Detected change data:
= = =

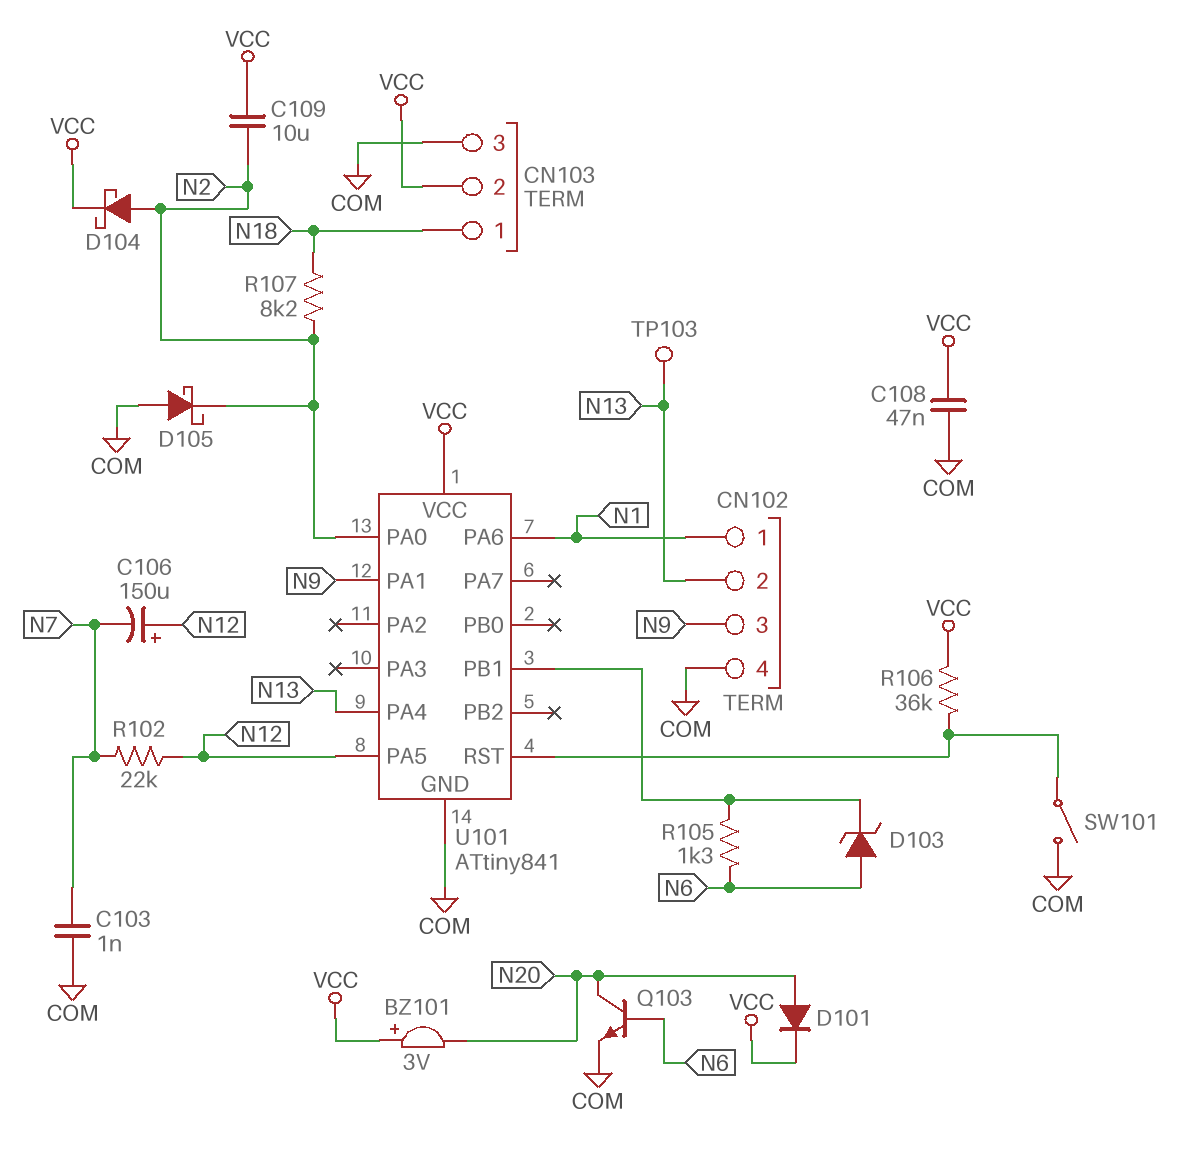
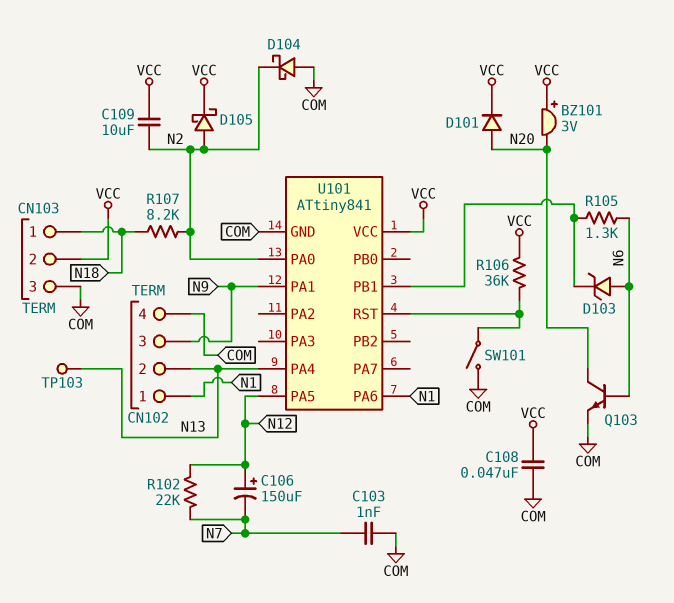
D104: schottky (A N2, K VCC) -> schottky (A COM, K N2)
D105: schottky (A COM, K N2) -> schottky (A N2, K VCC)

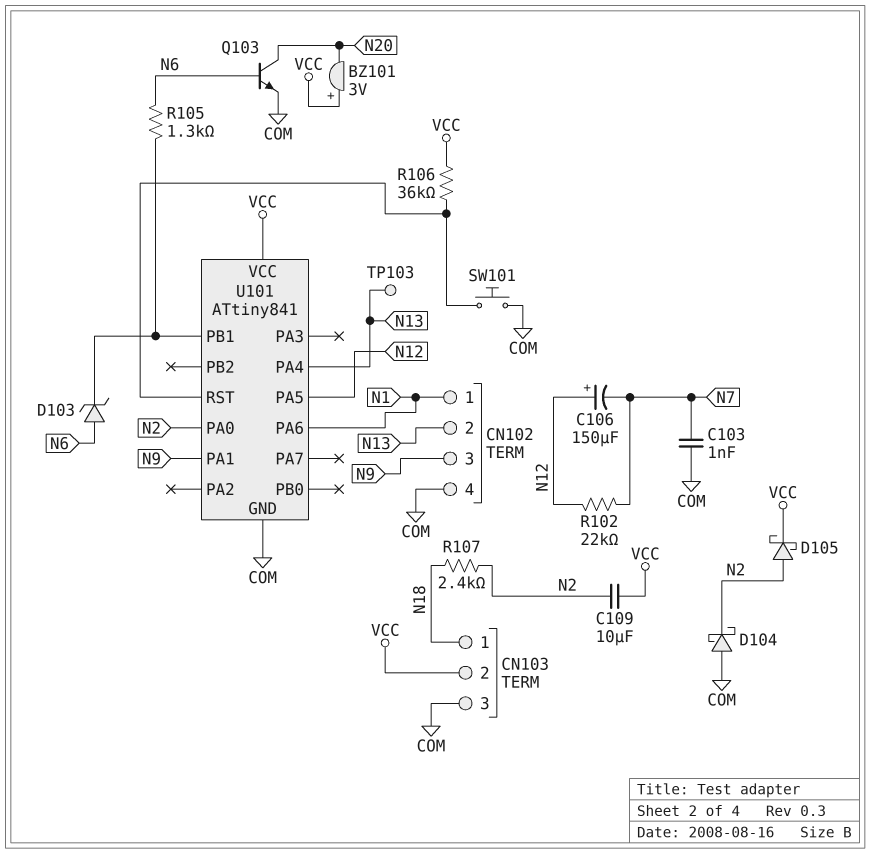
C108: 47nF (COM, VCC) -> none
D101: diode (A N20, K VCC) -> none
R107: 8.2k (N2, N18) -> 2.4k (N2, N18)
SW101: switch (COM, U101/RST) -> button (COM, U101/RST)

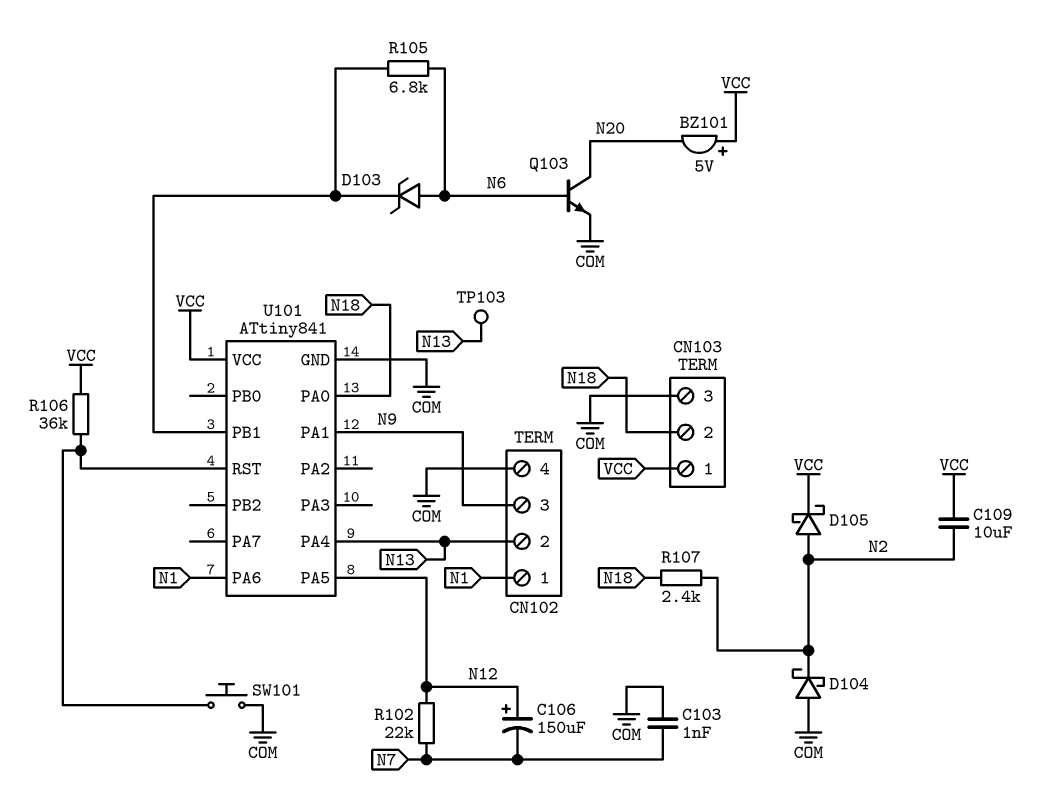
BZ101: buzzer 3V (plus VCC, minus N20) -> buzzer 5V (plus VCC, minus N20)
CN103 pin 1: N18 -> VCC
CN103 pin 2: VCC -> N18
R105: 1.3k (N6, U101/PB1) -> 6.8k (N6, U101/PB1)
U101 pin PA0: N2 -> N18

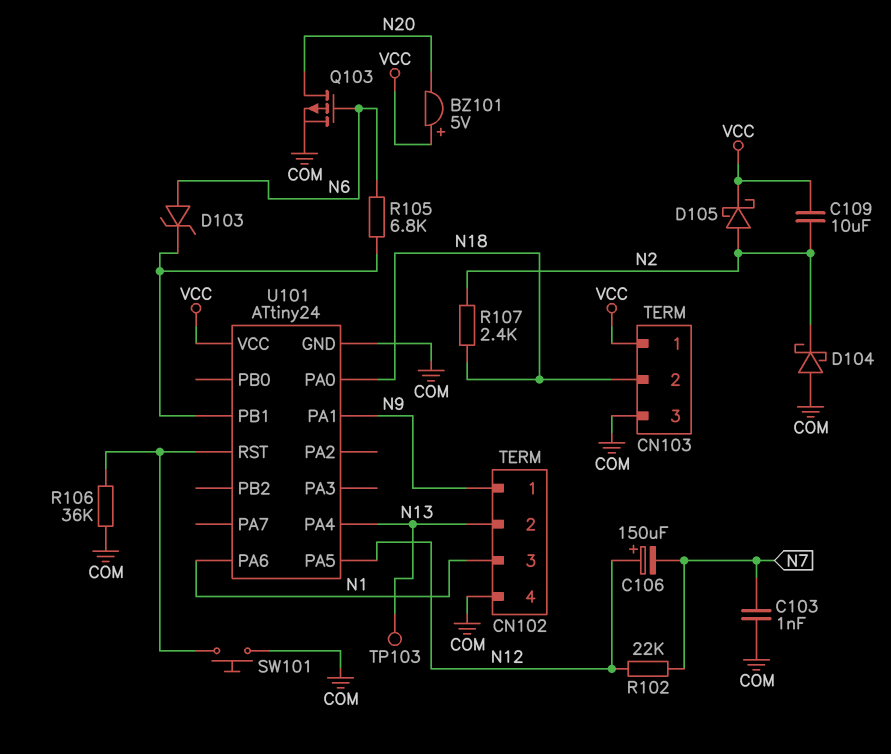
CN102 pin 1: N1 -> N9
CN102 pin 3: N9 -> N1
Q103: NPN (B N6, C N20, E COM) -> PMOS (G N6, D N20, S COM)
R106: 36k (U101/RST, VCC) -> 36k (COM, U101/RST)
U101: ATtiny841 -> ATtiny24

= = =

**What is being asked**: Beginning with the line containing "U101 pin PA0: N2 -> N18" and ending with the last line of the data above, repeat each line exactly. Include no pictures and no other lines.

**Result for this exercise**:
U101 pin PA0: N2 -> N18

CN102 pin 1: N1 -> N9
CN102 pin 3: N9 -> N1
Q103: NPN (B N6, C N20, E COM) -> PMOS (G N6, D N20, S COM)
R106: 36k (U101/RST, VCC) -> 36k (COM, U101/RST)
U101: ATtiny841 -> ATtiny24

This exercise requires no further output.